--- Given entries ---

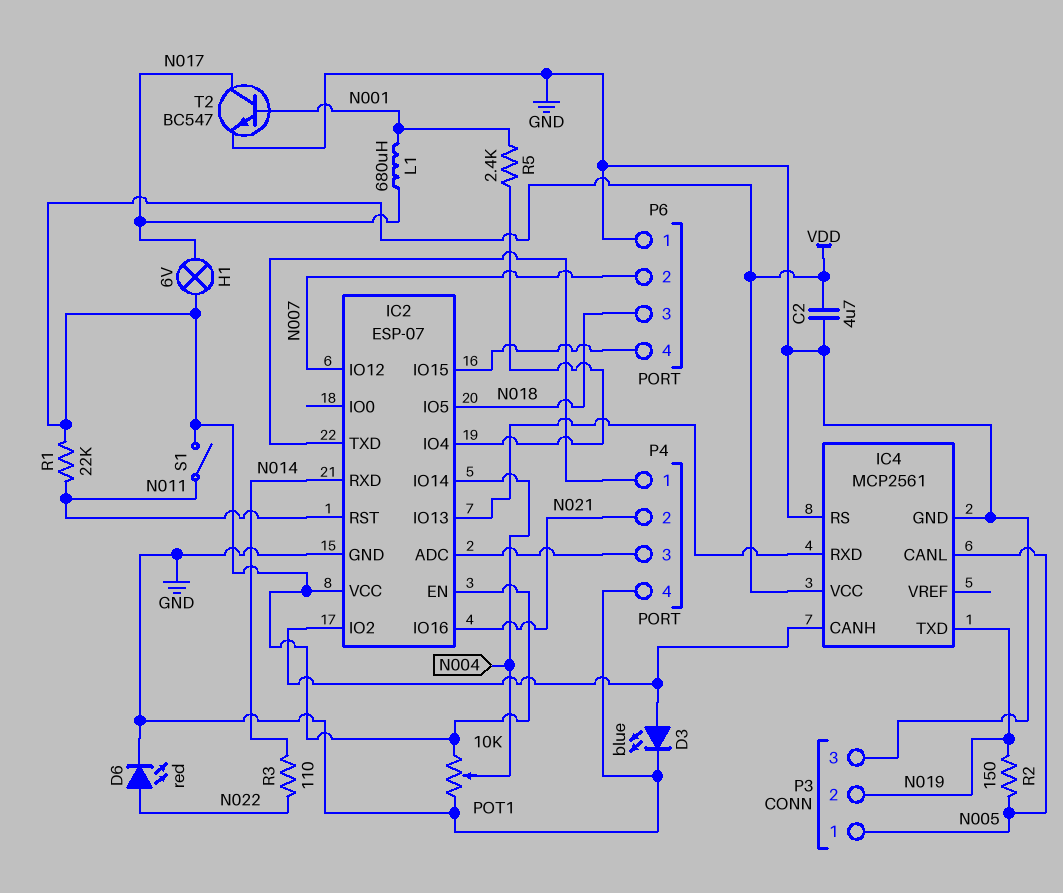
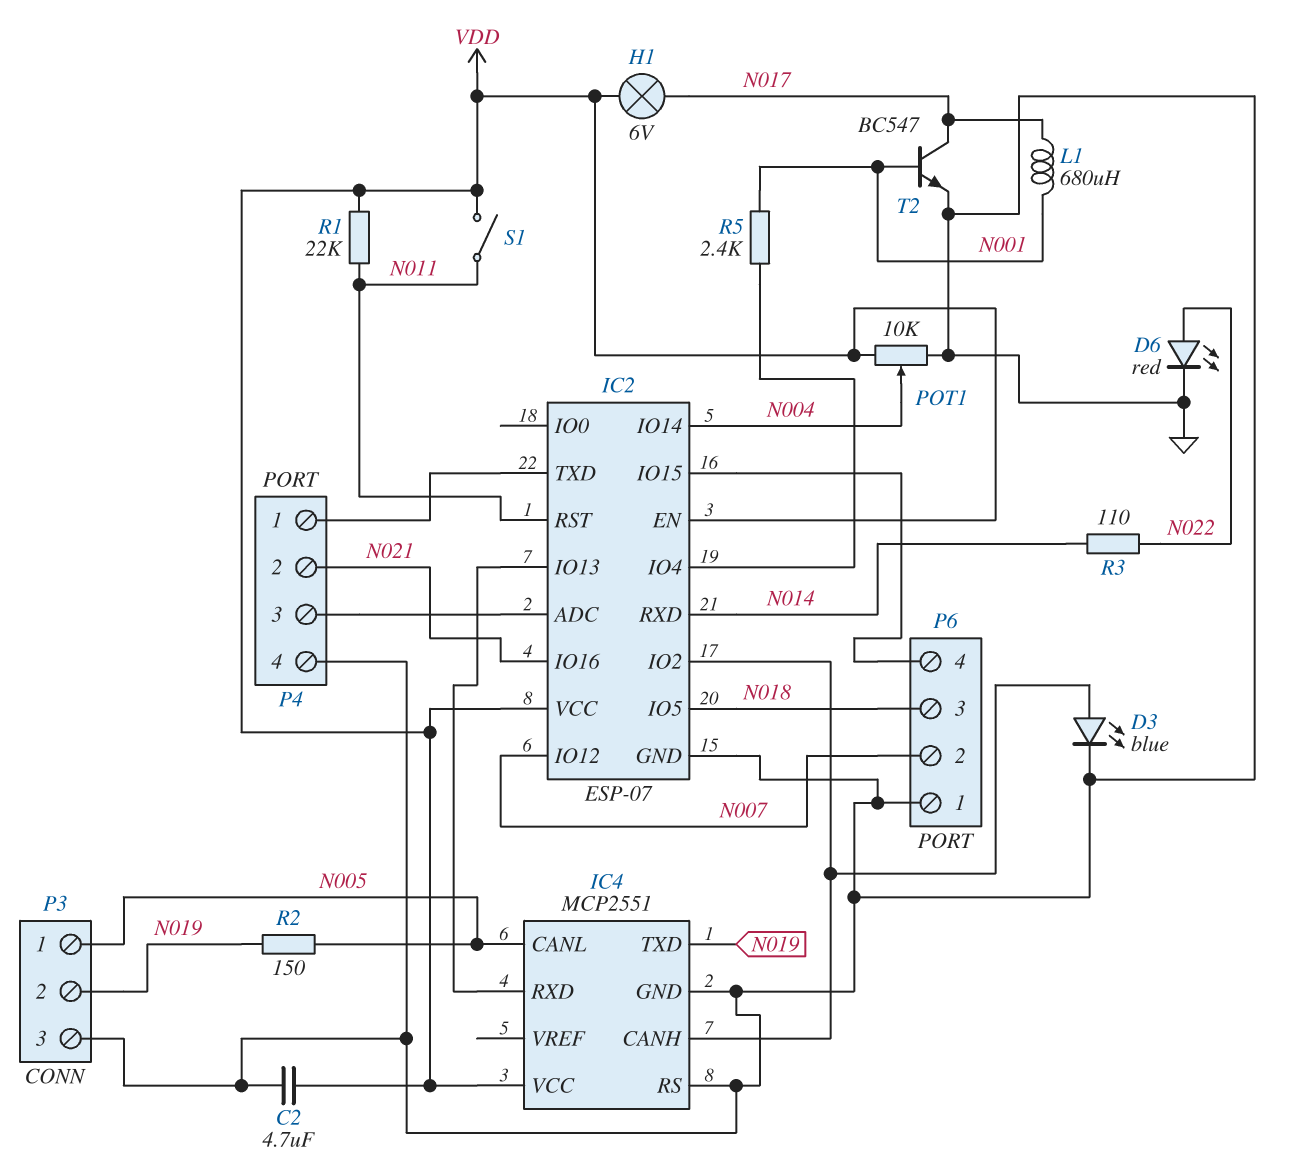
IC4: MCP2561 -> MCP2551

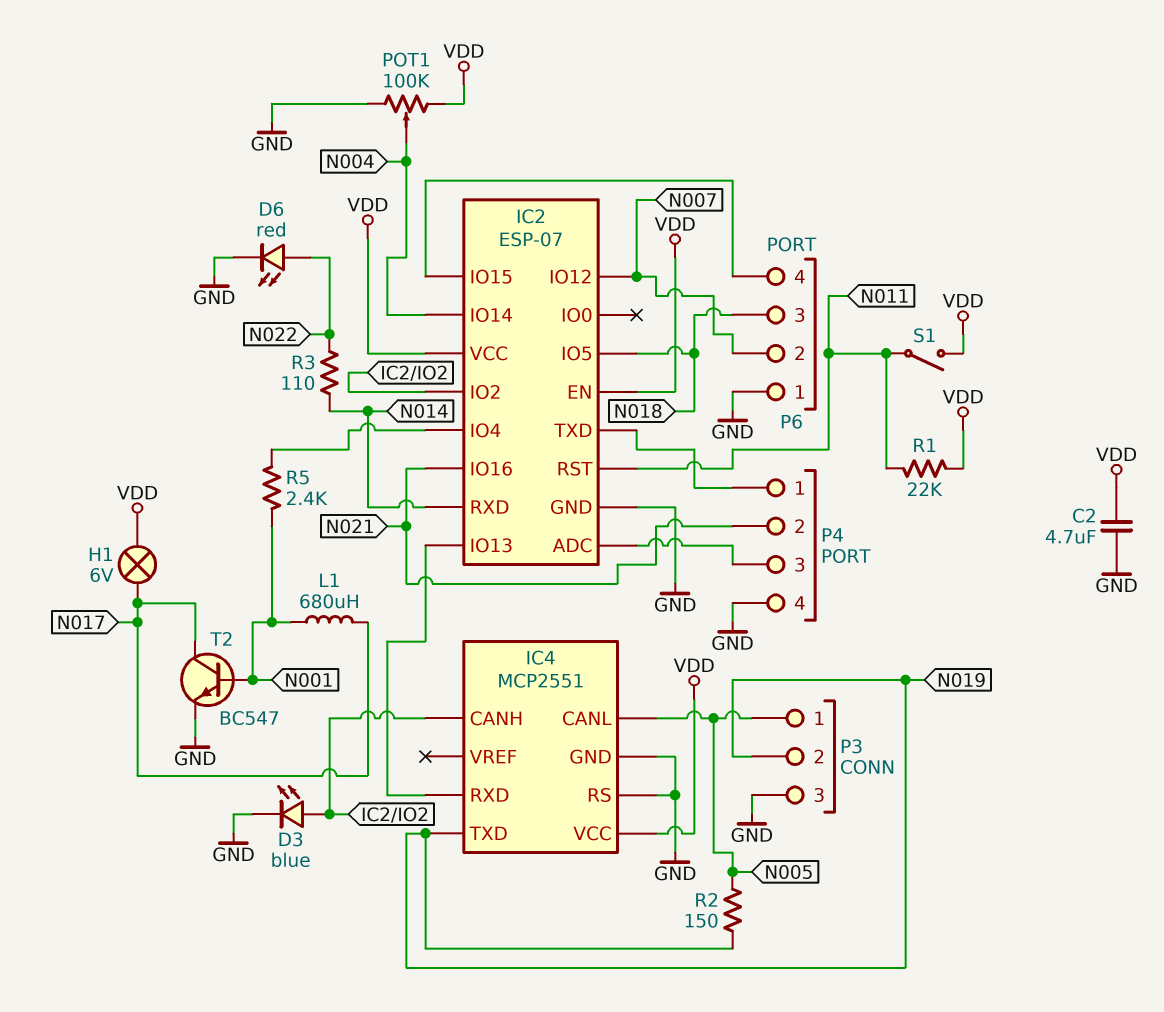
POT1: 10k (GND, VDD, wiper N004) -> 100k (GND, VDD, wiper N004)

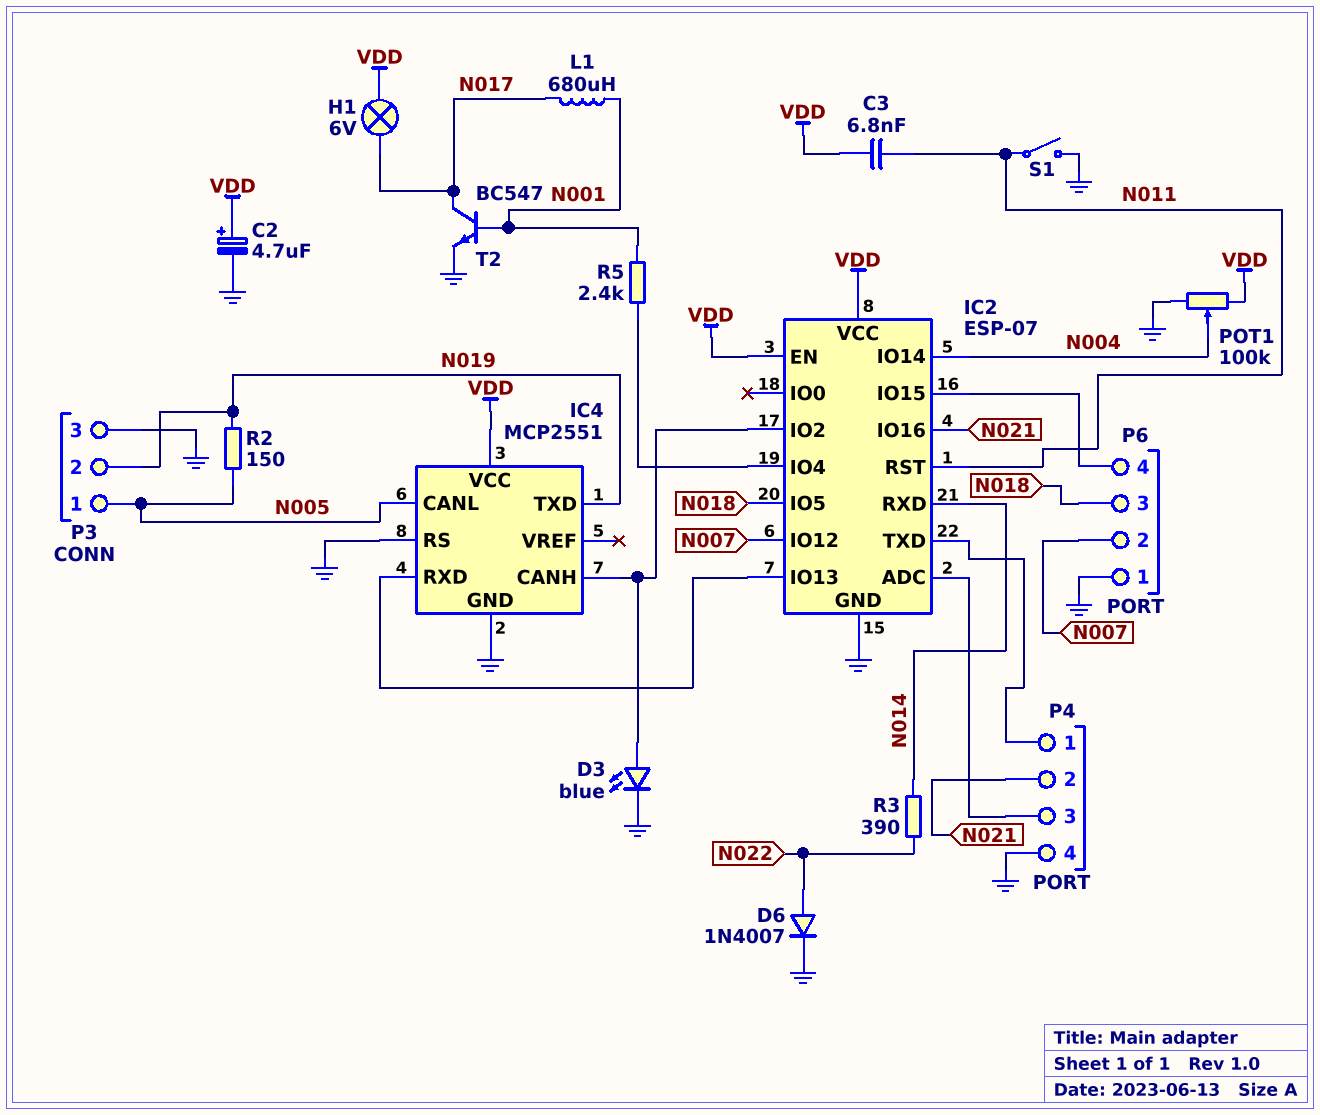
C2: 4.7uF (GND, VDD) -> 4.7uF (plus VDD, minus GND)
C3: none -> 6.8nF (N011, VDD)
D6: LED red (A N022, K GND) -> diode 1N4007 (A N022, K GND)
R1: 22k (N011, VDD) -> none
R3: 110 (N014, N022) -> 390 (N014, N022)
S1: switch (N011, VDD) -> switch (GND, N011)

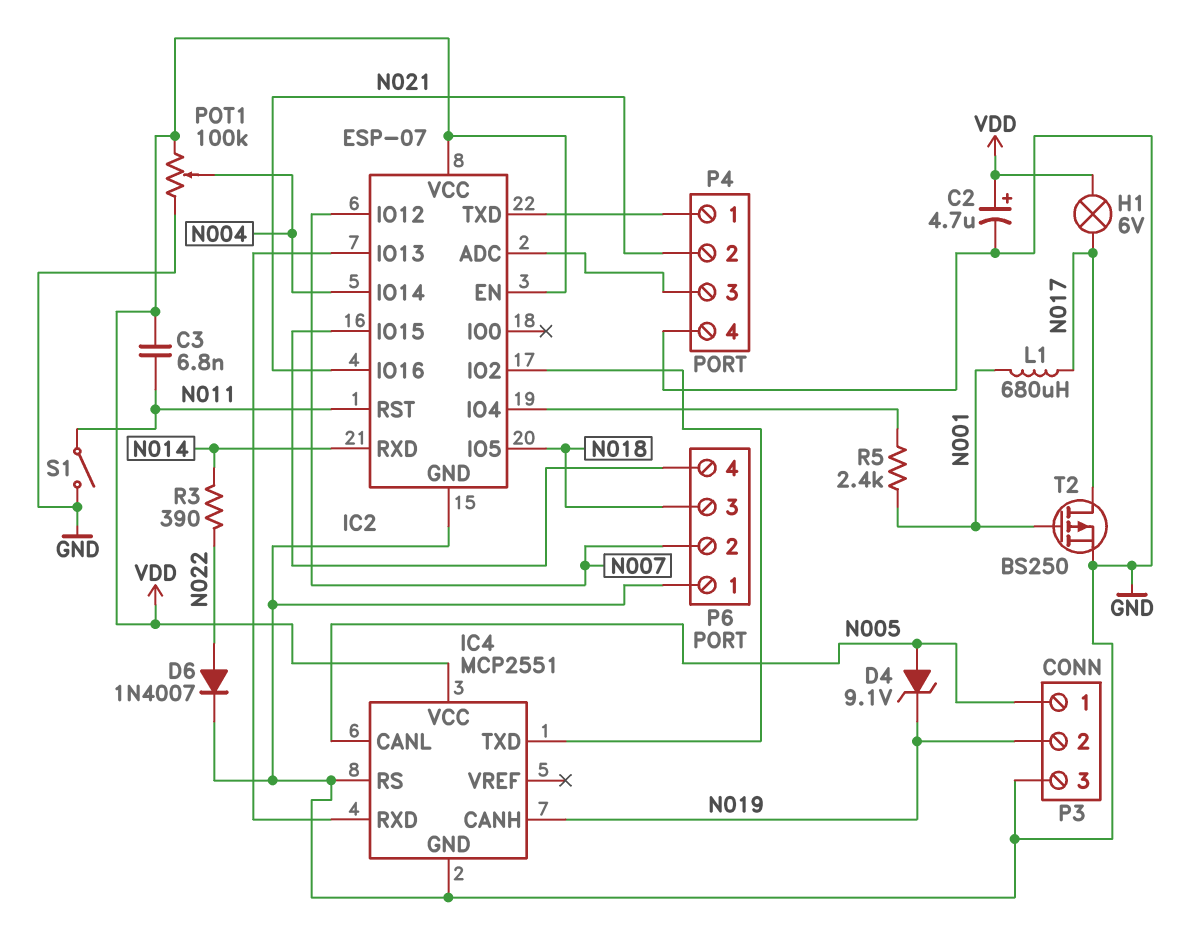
D3: LED blue (A IC2/IO2, K GND) -> none
D4: none -> zener 9.1V (A N005, K N019)
IC4 pin CANH: IC2/IO2 -> N019
IC4 pin TXD: N019 -> IC2/IO2
R2: 150 (N005, N019) -> none
T2: NPN BC547 (B N001, C N017, E GND) -> PMOS BS250 (G N001, D N017, S GND)

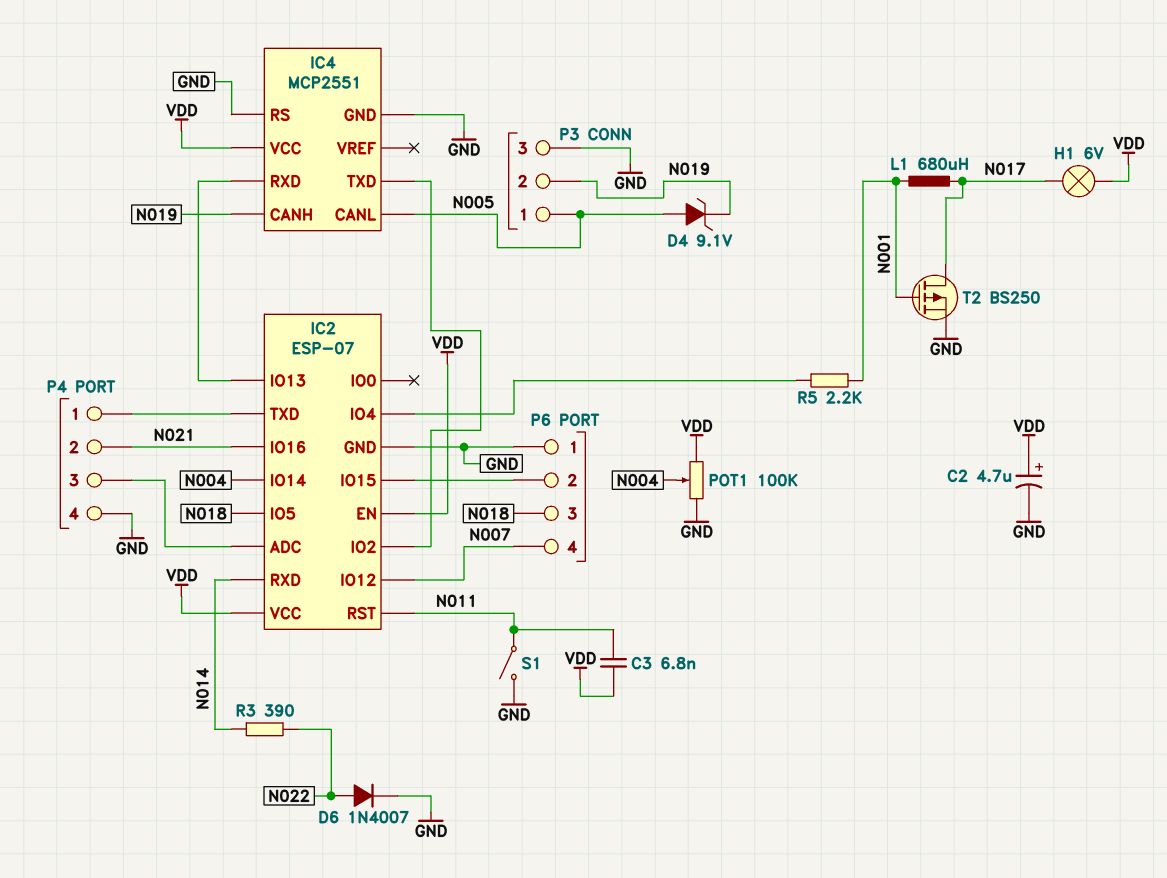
P6 pin 2: N007 -> IC2/IO15
P6 pin 4: IC2/IO15 -> N007
R5: 2.4k (IC2/IO4, N001) -> 2.2k (IC2/IO4, N001)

--- Your objective ---
If a line in the material holds "none", copy it.

--- Solution below ---
C3: none -> 6.8nF (N011, VDD)
R1: 22k (N011, VDD) -> none
D3: LED blue (A IC2/IO2, K GND) -> none
D4: none -> zener 9.1V (A N005, K N019)
R2: 150 (N005, N019) -> none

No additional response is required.